(Data extracted from a collection)
BEGIN

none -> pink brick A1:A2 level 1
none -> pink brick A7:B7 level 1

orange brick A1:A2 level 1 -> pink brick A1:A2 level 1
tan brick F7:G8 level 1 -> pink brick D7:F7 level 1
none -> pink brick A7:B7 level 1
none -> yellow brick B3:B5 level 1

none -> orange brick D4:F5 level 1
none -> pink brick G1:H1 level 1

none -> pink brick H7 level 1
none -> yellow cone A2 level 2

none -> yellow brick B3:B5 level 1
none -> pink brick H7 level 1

END
BEGIN

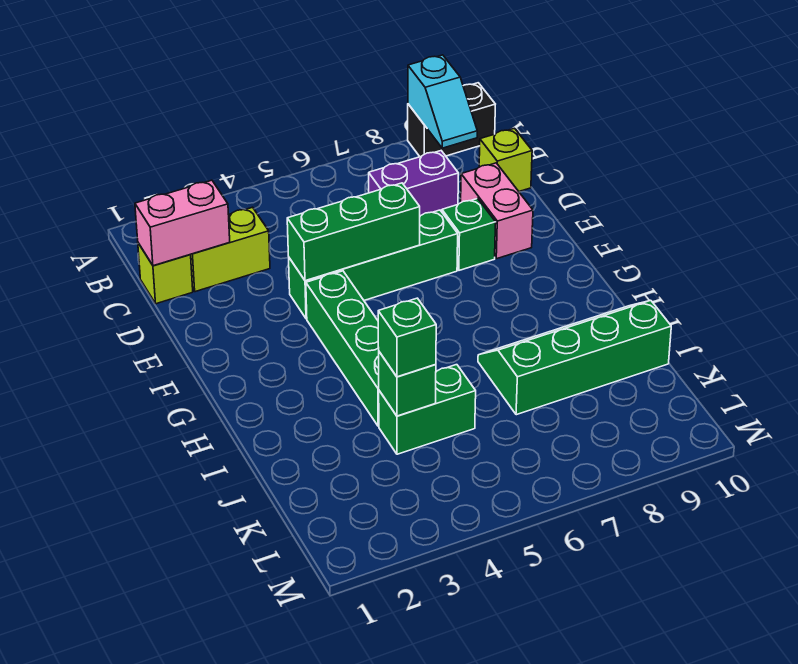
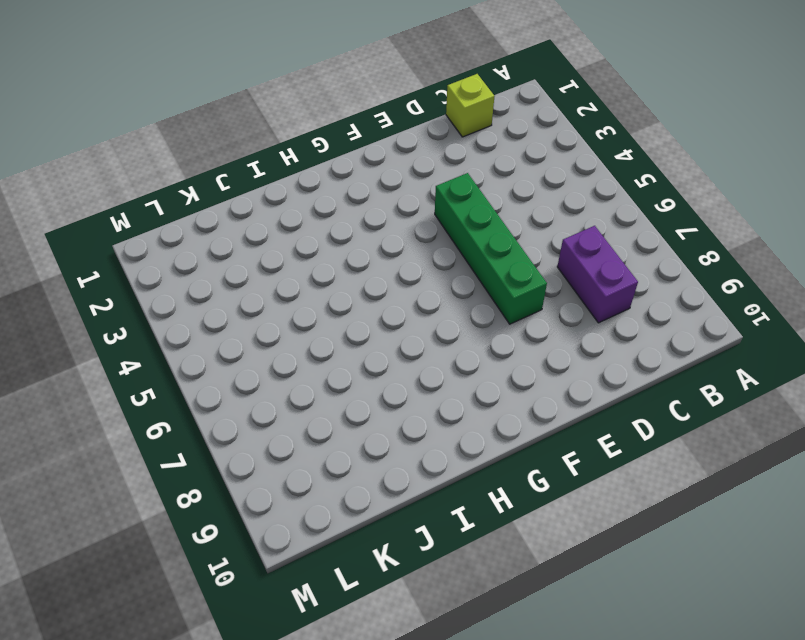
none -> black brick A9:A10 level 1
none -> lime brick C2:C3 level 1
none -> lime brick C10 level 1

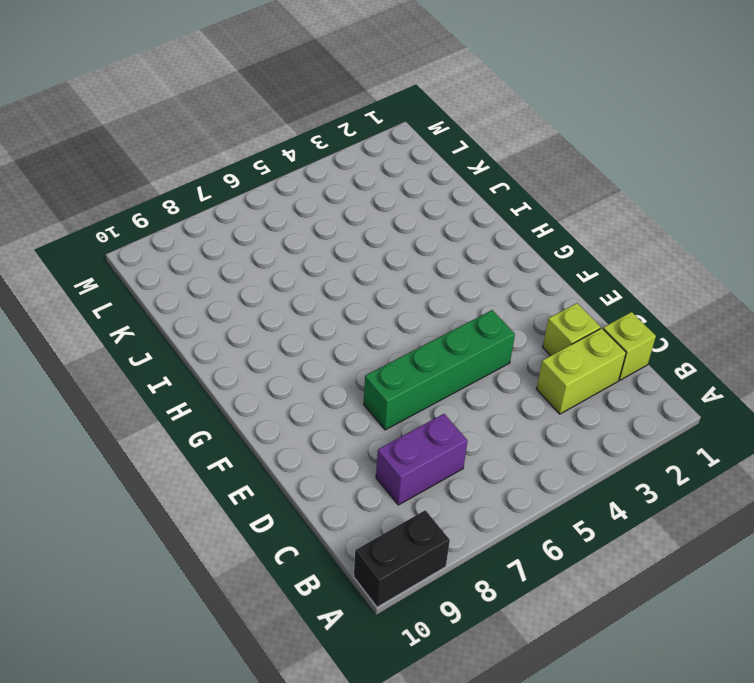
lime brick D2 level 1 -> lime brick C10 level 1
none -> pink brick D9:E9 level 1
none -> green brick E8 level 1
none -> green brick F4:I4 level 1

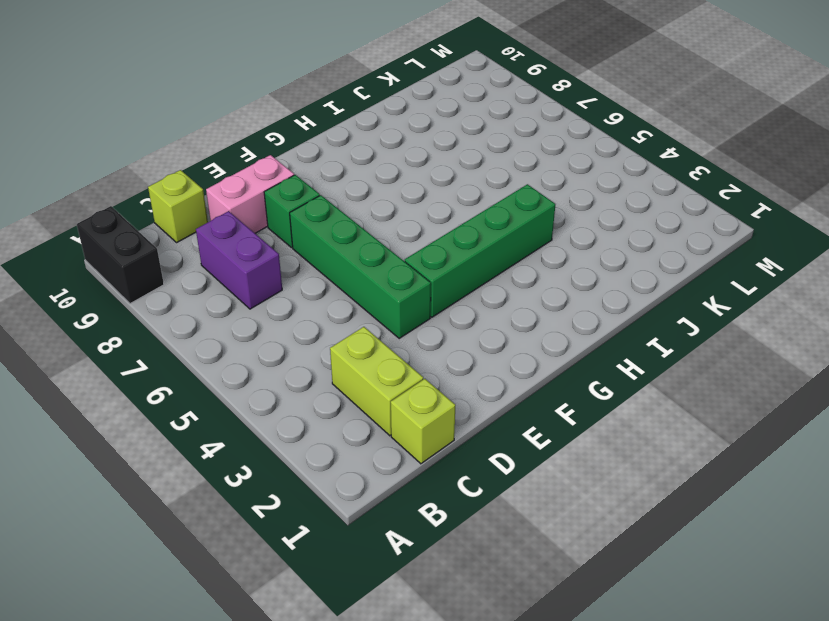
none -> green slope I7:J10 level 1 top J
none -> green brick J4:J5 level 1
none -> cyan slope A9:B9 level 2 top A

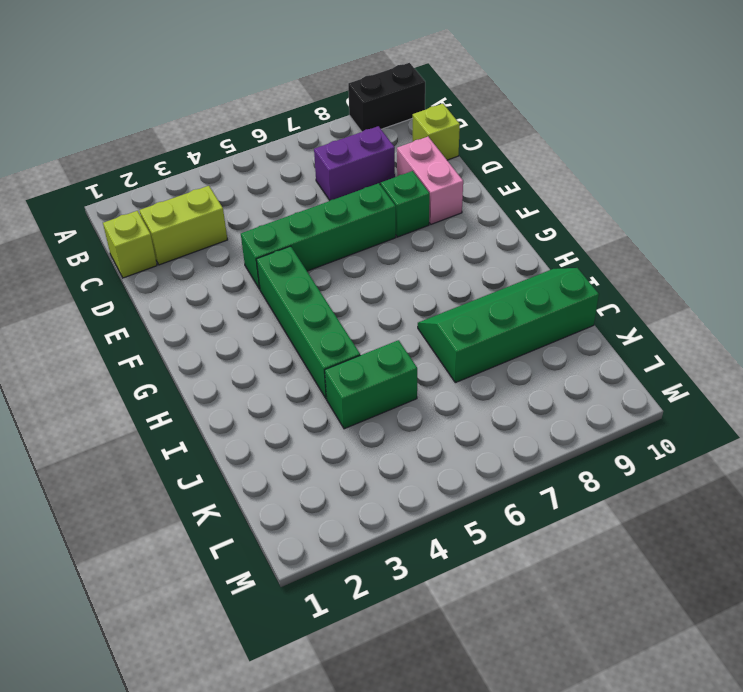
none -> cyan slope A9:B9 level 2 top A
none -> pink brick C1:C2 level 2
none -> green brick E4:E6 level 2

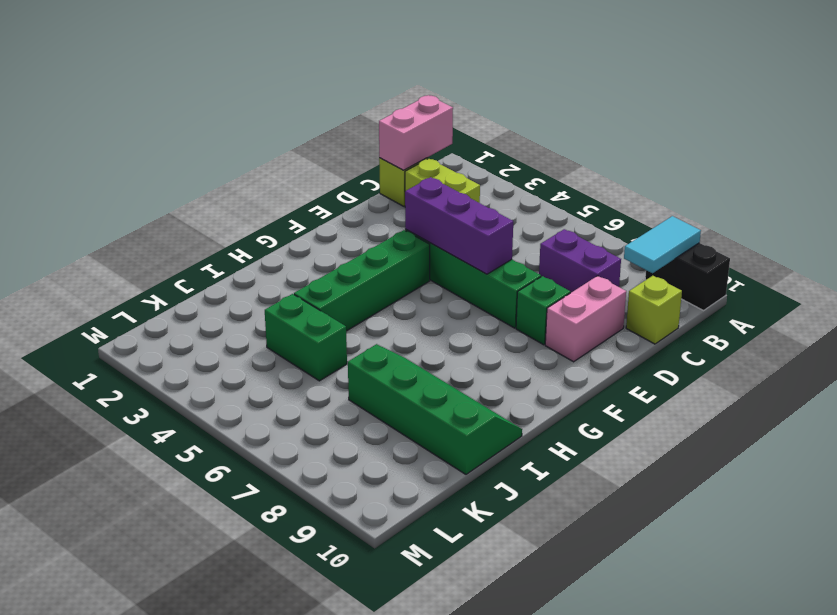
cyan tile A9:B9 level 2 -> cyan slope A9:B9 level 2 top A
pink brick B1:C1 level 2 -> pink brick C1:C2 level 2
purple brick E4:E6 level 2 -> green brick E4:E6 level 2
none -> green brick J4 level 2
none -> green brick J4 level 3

END
BEGIN

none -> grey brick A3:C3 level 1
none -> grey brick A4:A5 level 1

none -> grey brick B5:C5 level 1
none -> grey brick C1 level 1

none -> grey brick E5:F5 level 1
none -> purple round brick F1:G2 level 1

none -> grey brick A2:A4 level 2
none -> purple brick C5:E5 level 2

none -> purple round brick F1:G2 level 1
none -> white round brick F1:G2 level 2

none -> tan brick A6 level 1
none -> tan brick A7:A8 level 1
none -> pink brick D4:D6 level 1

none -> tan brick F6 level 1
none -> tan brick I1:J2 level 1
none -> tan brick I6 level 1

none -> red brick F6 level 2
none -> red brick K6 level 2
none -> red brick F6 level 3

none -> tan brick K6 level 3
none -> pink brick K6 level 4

END

The answer must be a single number: the count of lines in the data that include the word "grey".

6